Reproduce every entry word for word. Drop all pictures from the copy.

=== Input for this task ===

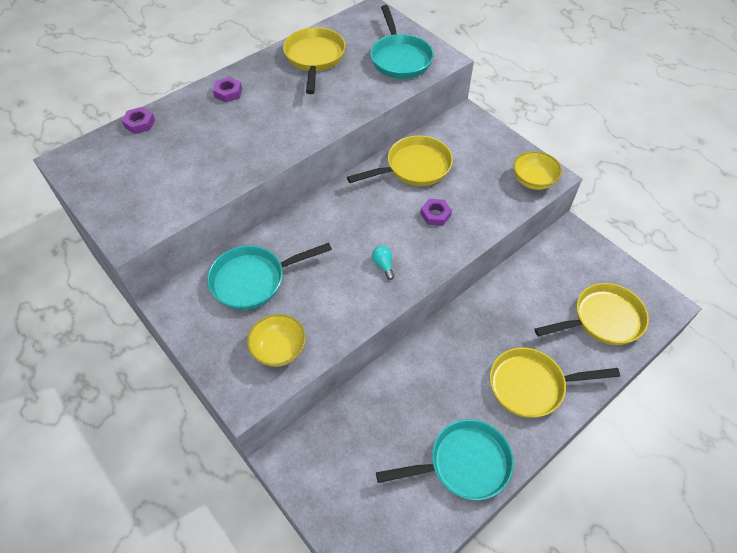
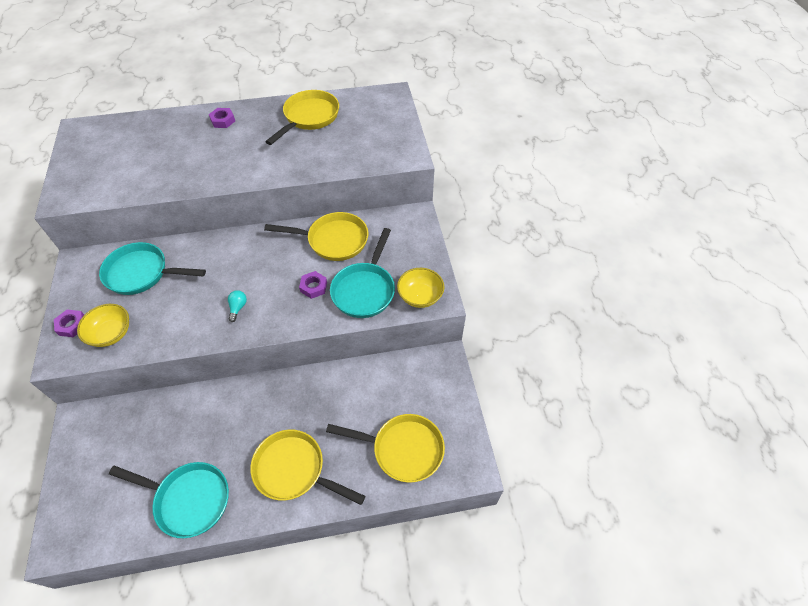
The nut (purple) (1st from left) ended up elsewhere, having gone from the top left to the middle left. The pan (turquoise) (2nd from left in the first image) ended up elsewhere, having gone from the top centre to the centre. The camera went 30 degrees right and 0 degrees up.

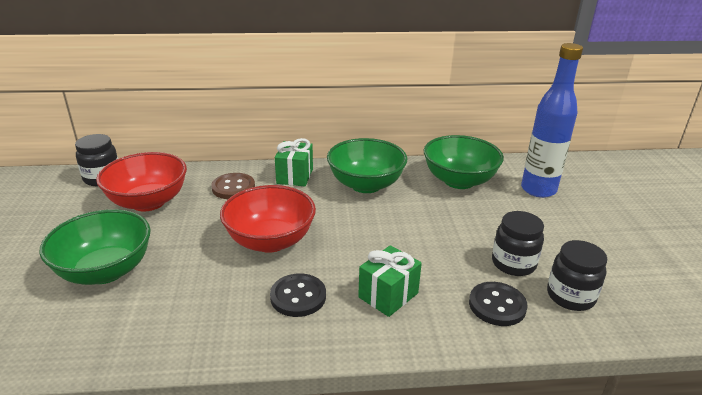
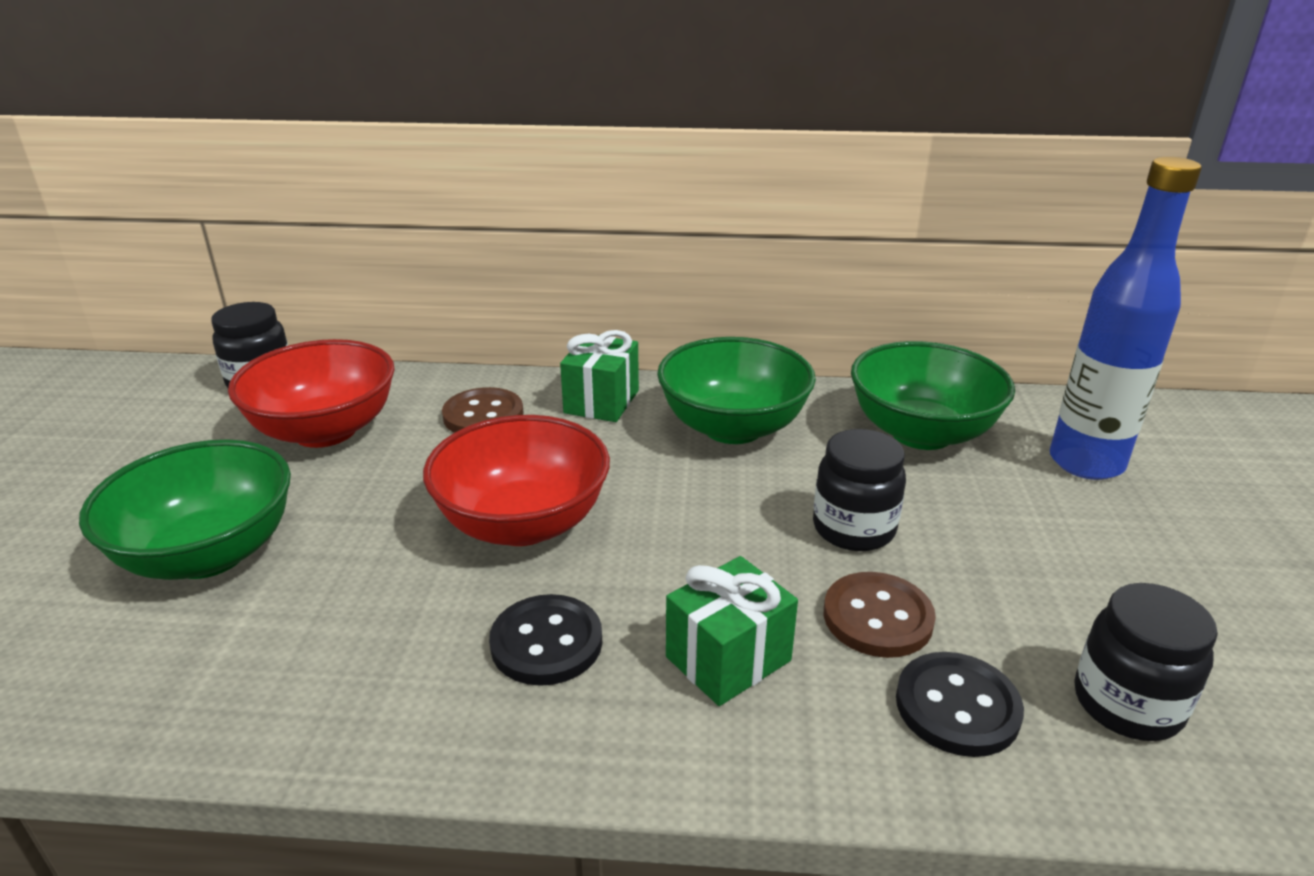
The jar (black) (2nd from left) ended up elsewhere, having gone from the middle right to the centre. The second view gained the button (brown) (2nd from left) at the bottom right. The camera went 10 degrees right and 0 degrees up.

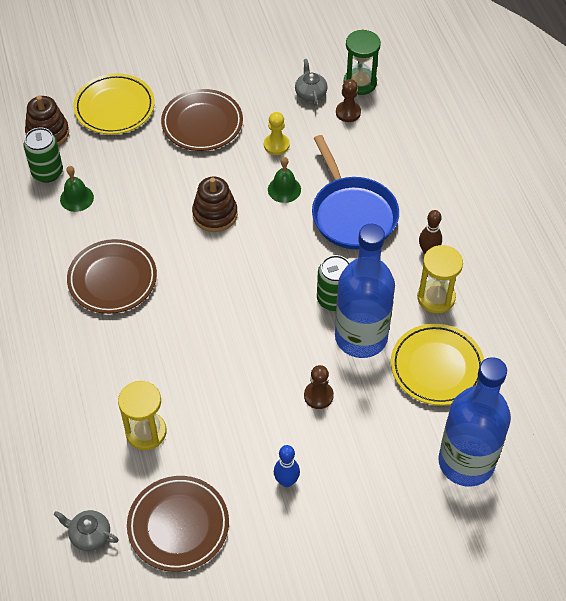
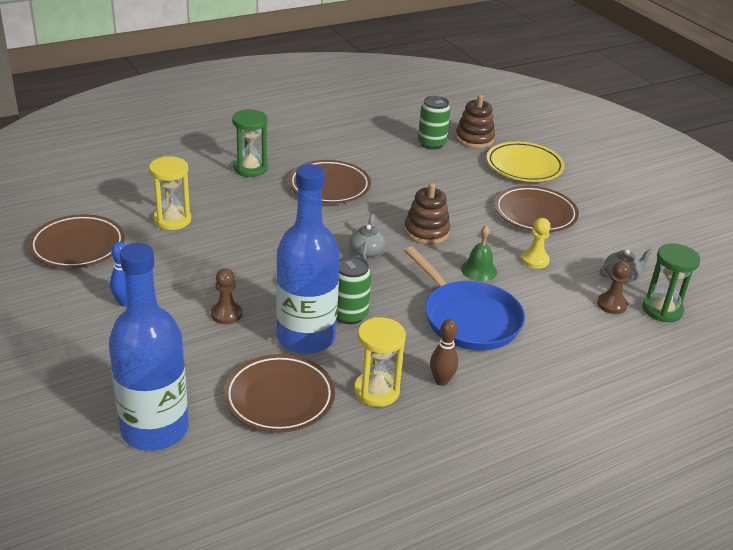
The teapot (grey) (1st from left) ended up elsewhere, having gone from the bottom left to the centre. The second view lost the bell (green) (1st from left) at the top left. The pan (blue) at the top centre ended up facing another way, 90 degrees counterclockwise from before. What was the plate (yellow) (2nd from left) at the middle right turned into the plate (brown) (2nd from left) at the bottom centre. The second view gained the hourglass (green) (1st from left) at the top centre. The camera went 75 degrees right and 20 degrees down.

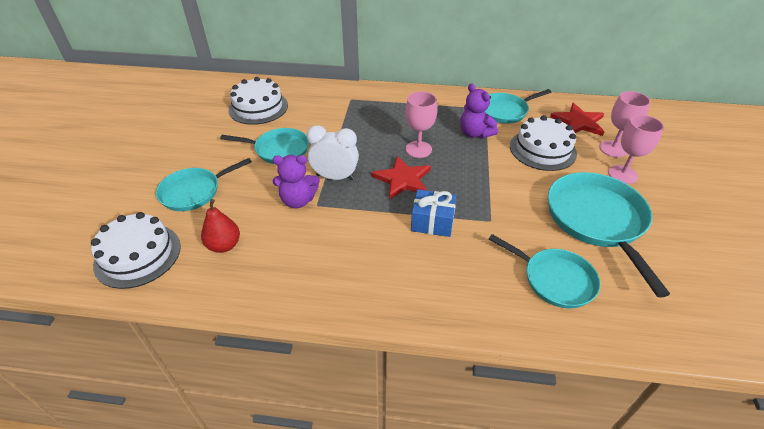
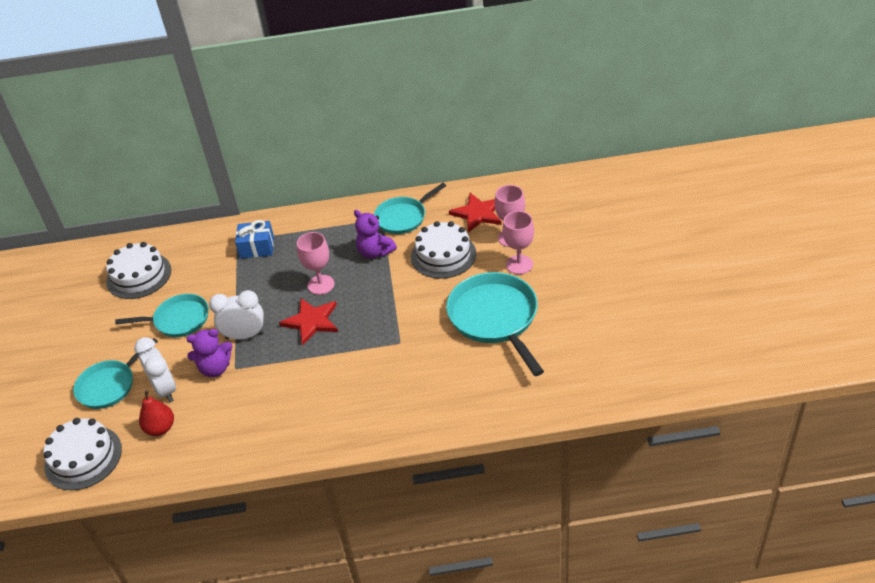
The gift (blue) ended up elsewhere, having gone from the centre to the middle left. The second view lost the pan (turquoise) (4th from left) at the middle right. The second view gained the clock (white) (1st from left) at the middle left. The camera went 10 degrees left and 0 degrees up.

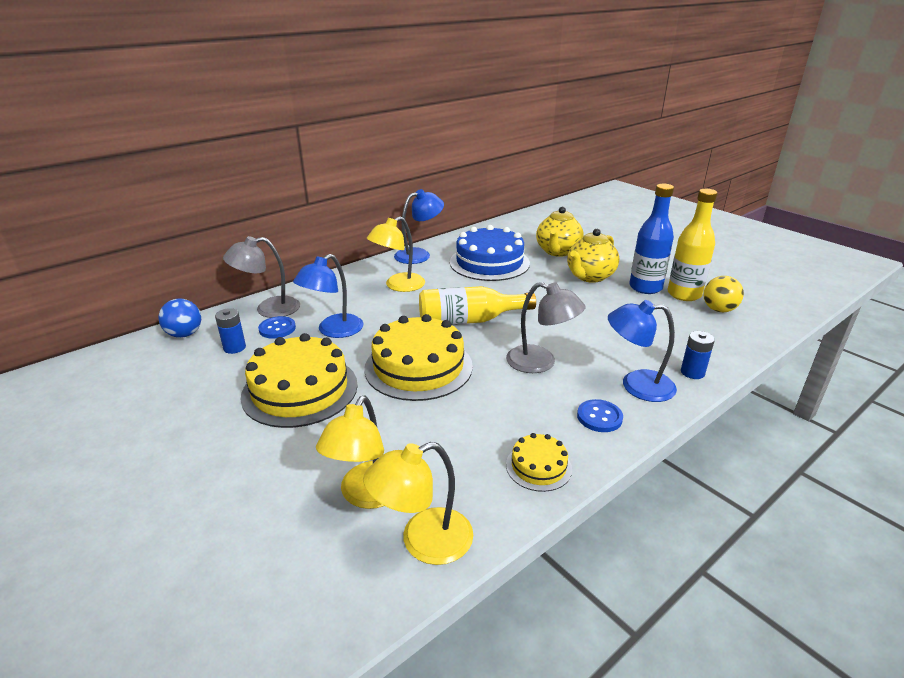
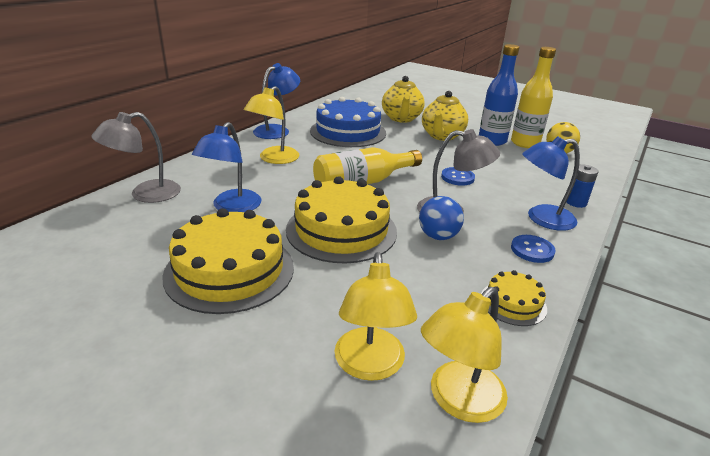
The ball (blue) ended up elsewhere, having gone from the middle left to the centre. The second view lost the battery (blue) (1st from left) at the middle left. The button (blue) (1st from left) ended up elsewhere, having gone from the middle left to the centre. The camera went 20 degrees left and 0 degrees up.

===

▶ **Answer area**
The nut (purple) (1st from left) ended up elsewhere, having gone from the top left to the middle left. The pan (turquoise) (2nd from left in the first image) ended up elsewhere, having gone from the top centre to the centre. The camera went 30 degrees right and 0 degrees up.

The jar (black) (2nd from left) ended up elsewhere, having gone from the middle right to the centre. The second view gained the button (brown) (2nd from left) at the bottom right. The camera went 10 degrees right and 0 degrees up.

The teapot (grey) (1st from left) ended up elsewhere, having gone from the bottom left to the centre. The second view lost the bell (green) (1st from left) at the top left. The pan (blue) at the top centre ended up facing another way, 90 degrees counterclockwise from before. What was the plate (yellow) (2nd from left) at the middle right turned into the plate (brown) (2nd from left) at the bottom centre. The second view gained the hourglass (green) (1st from left) at the top centre. The camera went 75 degrees right and 20 degrees down.

The gift (blue) ended up elsewhere, having gone from the centre to the middle left. The second view lost the pan (turquoise) (4th from left) at the middle right. The second view gained the clock (white) (1st from left) at the middle left. The camera went 10 degrees left and 0 degrees up.

The ball (blue) ended up elsewhere, having gone from the middle left to the centre. The second view lost the battery (blue) (1st from left) at the middle left. The button (blue) (1st from left) ended up elsewhere, having gone from the middle left to the centre. The camera went 20 degrees left and 0 degrees up.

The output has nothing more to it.